Problem: What you return should be exactly the lines from the one containing "The photo camera/jet-black" down to the final line of the listing, with nothing else.

Material for this task:
==============================
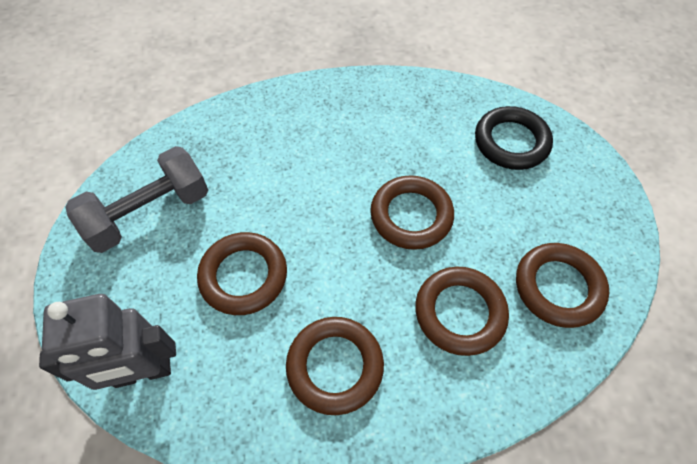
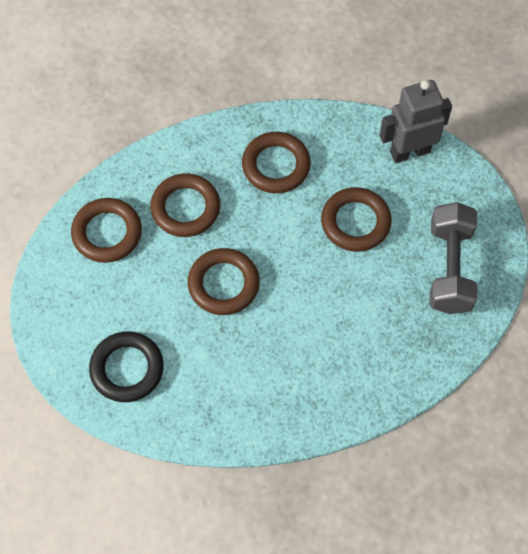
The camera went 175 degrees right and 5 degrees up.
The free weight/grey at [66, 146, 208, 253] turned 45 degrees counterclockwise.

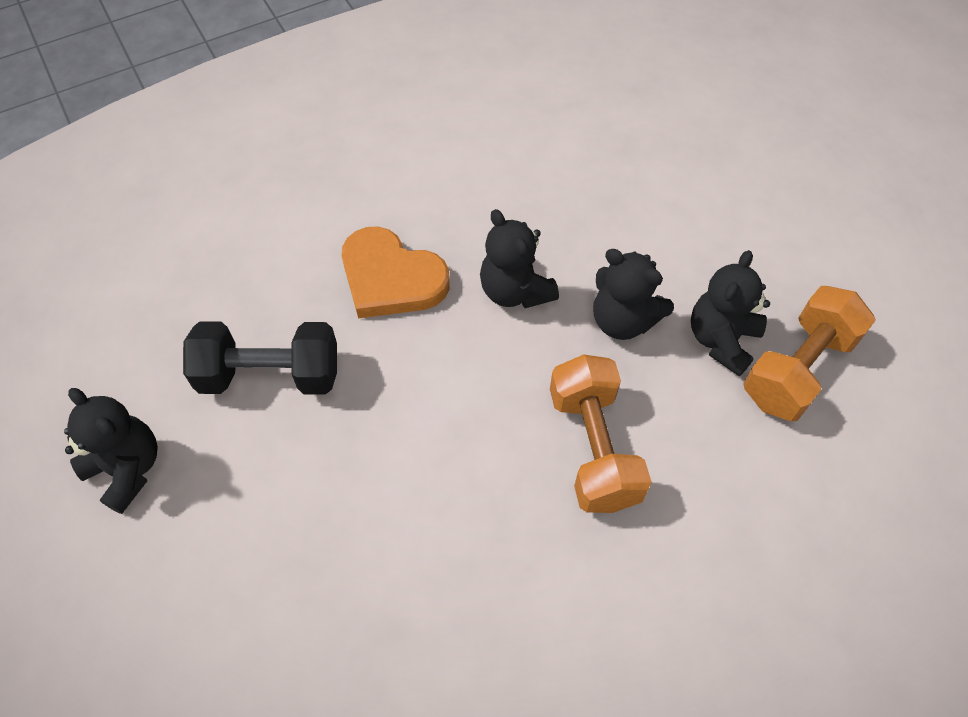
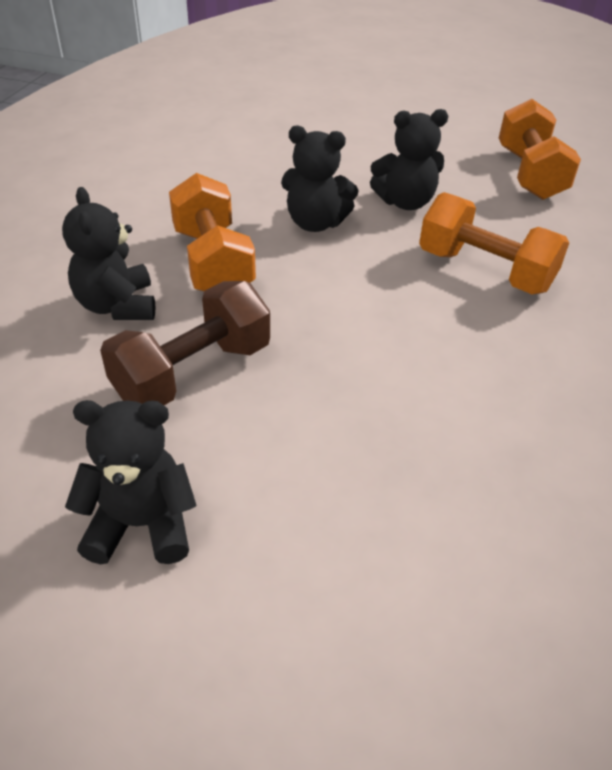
The camera went 45 degrees left and 15 degrees down.
The teddy bear/jet-black moved from [691, 250, 770, 376] to [62, 187, 155, 320].
The love heart/bright orange at [342, 226, 450, 318] was replaced by the free weight/bright orange at [169, 173, 256, 291].
The free weight/jet-black at [183, 321, 337, 395] became the free weight/brown at [100, 281, 270, 405].

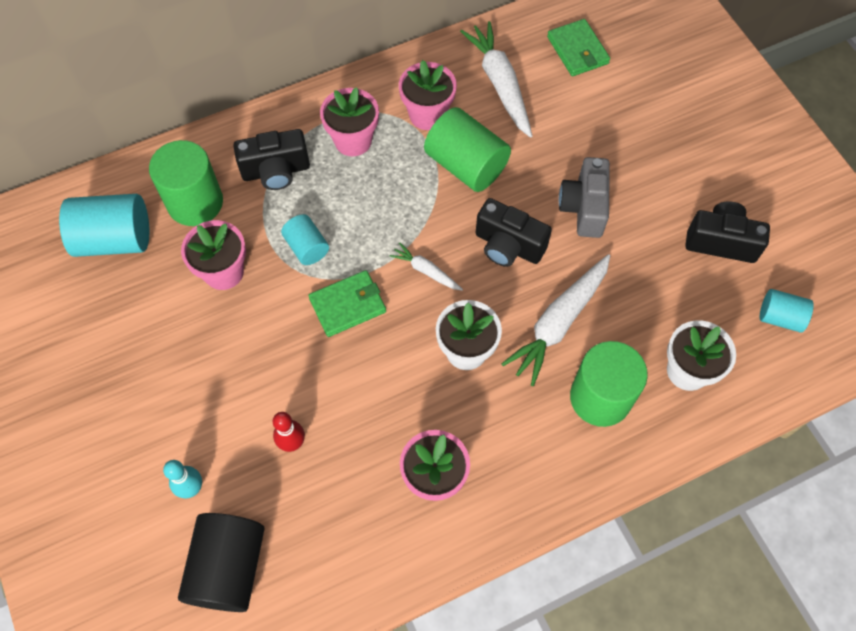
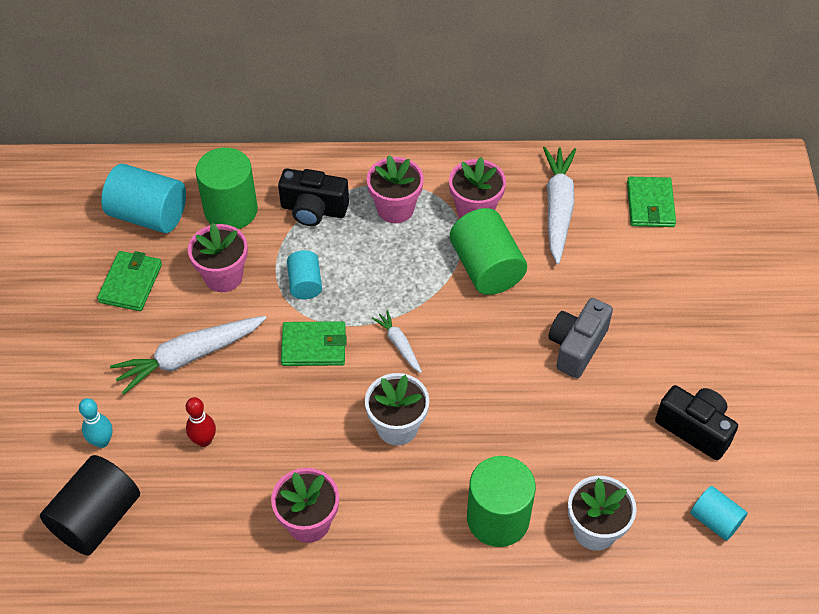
The camera went 25 degrees right and 10 degrees down.
The photo camera/jet-black at [476, 198, 552, 267] disappeared.
The billfold/leaf-green at [97, 251, 162, 311] appeared.
The toy carrot/pure white moved from [501, 254, 610, 386] to [110, 316, 266, 395].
==============================
Response below:
The photo camera/jet-black at [476, 198, 552, 267] disappeared.
The billfold/leaf-green at [97, 251, 162, 311] appeared.
The toy carrot/pure white moved from [501, 254, 610, 386] to [110, 316, 266, 395].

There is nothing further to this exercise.